BEGIN DATA

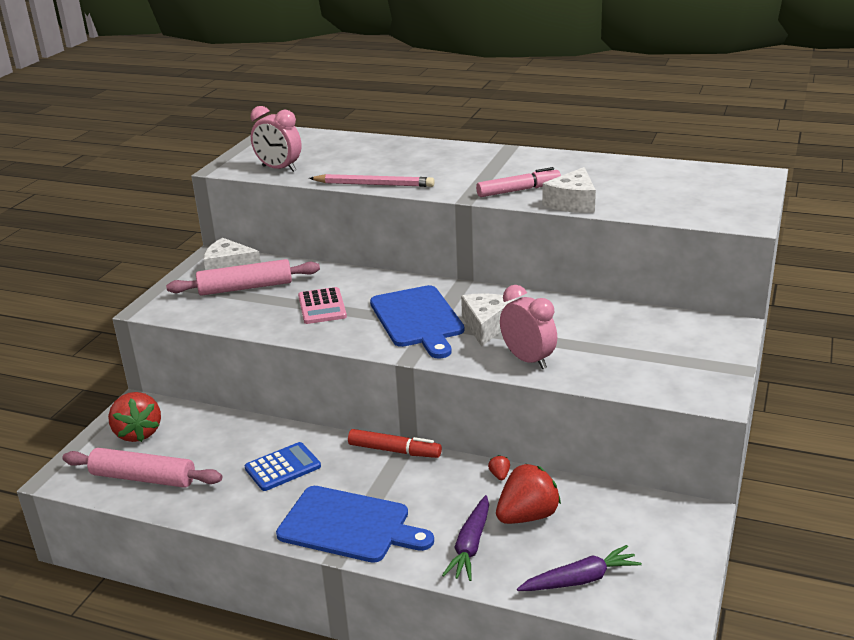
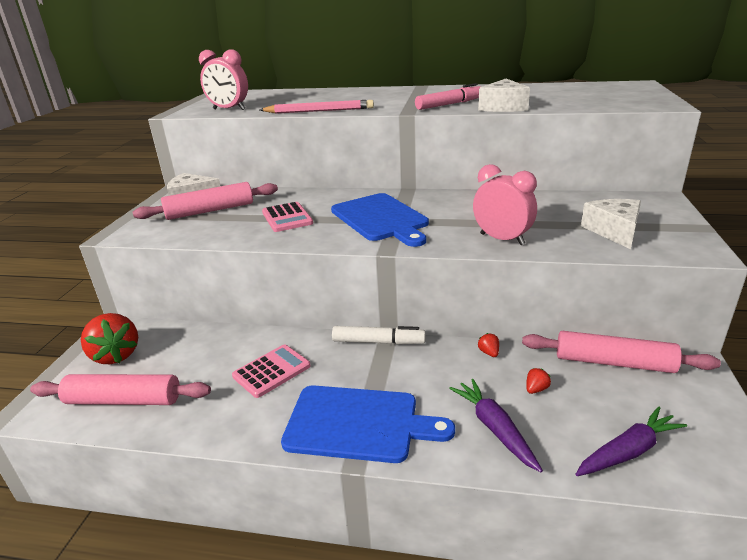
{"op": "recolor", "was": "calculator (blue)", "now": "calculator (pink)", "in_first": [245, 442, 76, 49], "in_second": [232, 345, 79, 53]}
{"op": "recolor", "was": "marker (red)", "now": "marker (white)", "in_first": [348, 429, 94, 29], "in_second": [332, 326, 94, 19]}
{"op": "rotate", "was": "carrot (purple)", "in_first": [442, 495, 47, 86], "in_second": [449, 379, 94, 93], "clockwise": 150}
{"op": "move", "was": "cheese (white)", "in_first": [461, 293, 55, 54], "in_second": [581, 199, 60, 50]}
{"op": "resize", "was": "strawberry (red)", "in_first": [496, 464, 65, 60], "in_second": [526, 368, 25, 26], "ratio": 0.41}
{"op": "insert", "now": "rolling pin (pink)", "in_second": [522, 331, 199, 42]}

END DATA

EXERCISE PROMPT: Please repeat the data above exactly as it appears, pictures excluded.

EXERCISE RESULT:
{"op": "recolor", "was": "calculator (blue)", "now": "calculator (pink)", "in_first": [245, 442, 76, 49], "in_second": [232, 345, 79, 53]}
{"op": "recolor", "was": "marker (red)", "now": "marker (white)", "in_first": [348, 429, 94, 29], "in_second": [332, 326, 94, 19]}
{"op": "rotate", "was": "carrot (purple)", "in_first": [442, 495, 47, 86], "in_second": [449, 379, 94, 93], "clockwise": 150}
{"op": "move", "was": "cheese (white)", "in_first": [461, 293, 55, 54], "in_second": [581, 199, 60, 50]}
{"op": "resize", "was": "strawberry (red)", "in_first": [496, 464, 65, 60], "in_second": [526, 368, 25, 26], "ratio": 0.41}
{"op": "insert", "now": "rolling pin (pink)", "in_second": [522, 331, 199, 42]}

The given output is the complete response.